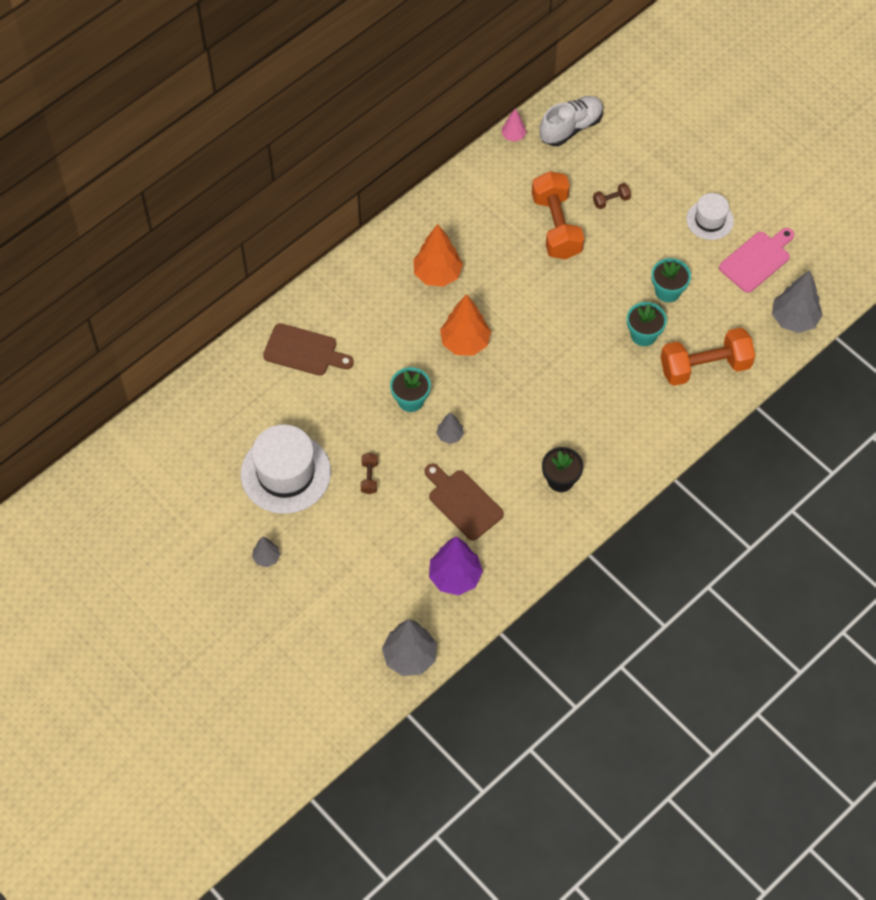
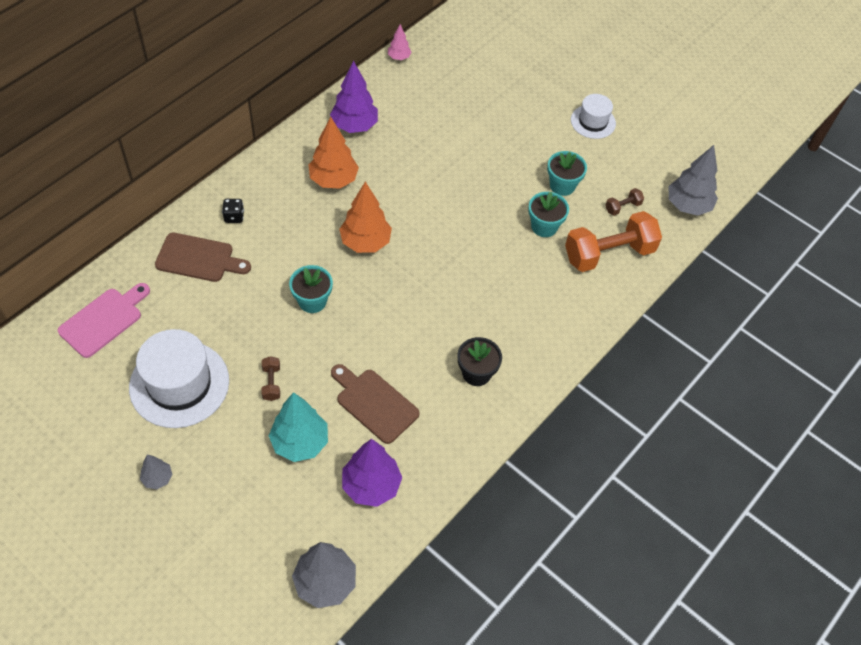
camera: 10 degrees left, 5 degrees down
(338, 309) = (234, 217): none -> black dice
(393, 534) = (300, 442): none -> turquoise tree
(450, 435) = (356, 334): grey tree -> none
(462, 214) = (354, 126): none -> purple tree
(556, 226) = (447, 133): orange dumbbell -> none
(571, 128) = (452, 49): white shoe -> none
(611, 200) = (497, 108): brown dumbbell -> brown dumbbell (622, 207)
(757, 260) = (643, 154): pink cutting board -> pink cutting board (104, 320)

> PROBLEM TO WORK ON
Output the whole of the data, unchanged; keep the pictures out.

> RESPONSE TO THE TASK
camera: 10 degrees left, 5 degrees down
(338, 309) = (234, 217): none -> black dice
(393, 534) = (300, 442): none -> turquoise tree
(450, 435) = (356, 334): grey tree -> none
(462, 214) = (354, 126): none -> purple tree
(556, 226) = (447, 133): orange dumbbell -> none
(571, 128) = (452, 49): white shoe -> none
(611, 200) = (497, 108): brown dumbbell -> brown dumbbell (622, 207)
(757, 260) = (643, 154): pink cutting board -> pink cutting board (104, 320)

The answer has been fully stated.